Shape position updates

* * * * * * *

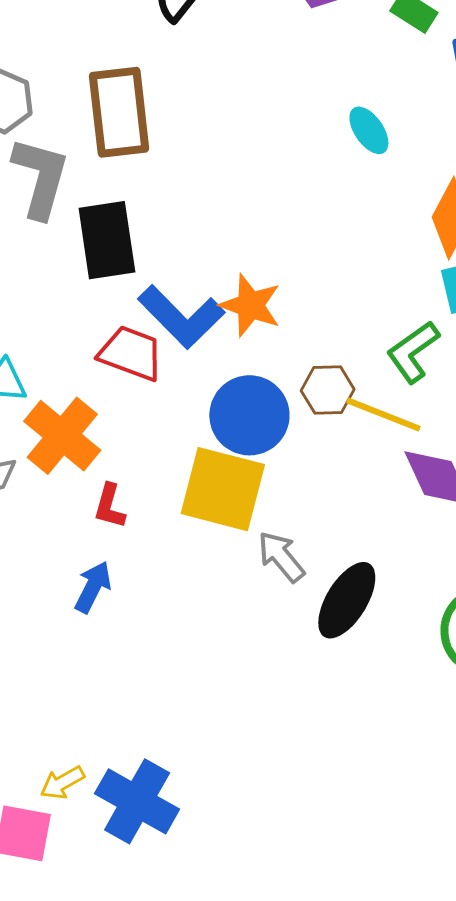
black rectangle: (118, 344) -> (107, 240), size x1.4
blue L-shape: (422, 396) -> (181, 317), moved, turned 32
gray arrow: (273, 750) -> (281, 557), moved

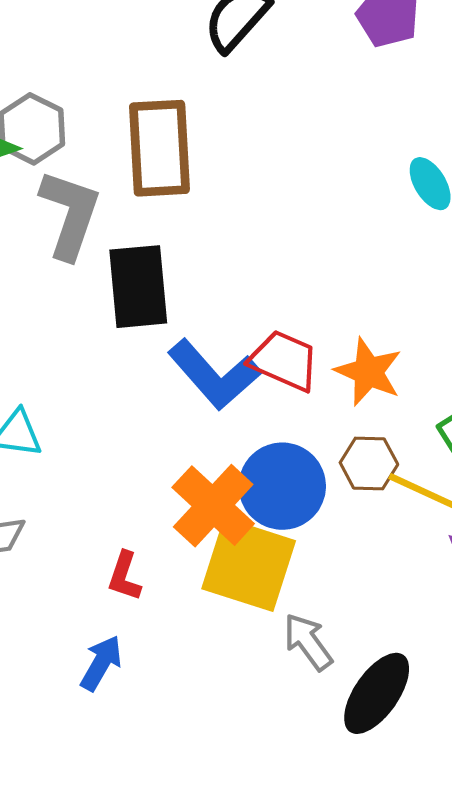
orange star: (250, 305) -> (368, 372), moved
red trapezoid: (131, 353) -> (284, 361), moved
orange cross: (62, 436) -> (213, 506), moved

* * * * * * *

Every record must be copied exactly, with images dropped from the result.

EXERCISE ANSWER:
black rectangle: (118, 344) -> (107, 240), size x1.4
blue L-shape: (422, 396) -> (181, 317), moved, turned 32
gray arrow: (273, 750) -> (281, 557), moved

orange star: (250, 305) -> (368, 372), moved
red trapezoid: (131, 353) -> (284, 361), moved
orange cross: (62, 436) -> (213, 506), moved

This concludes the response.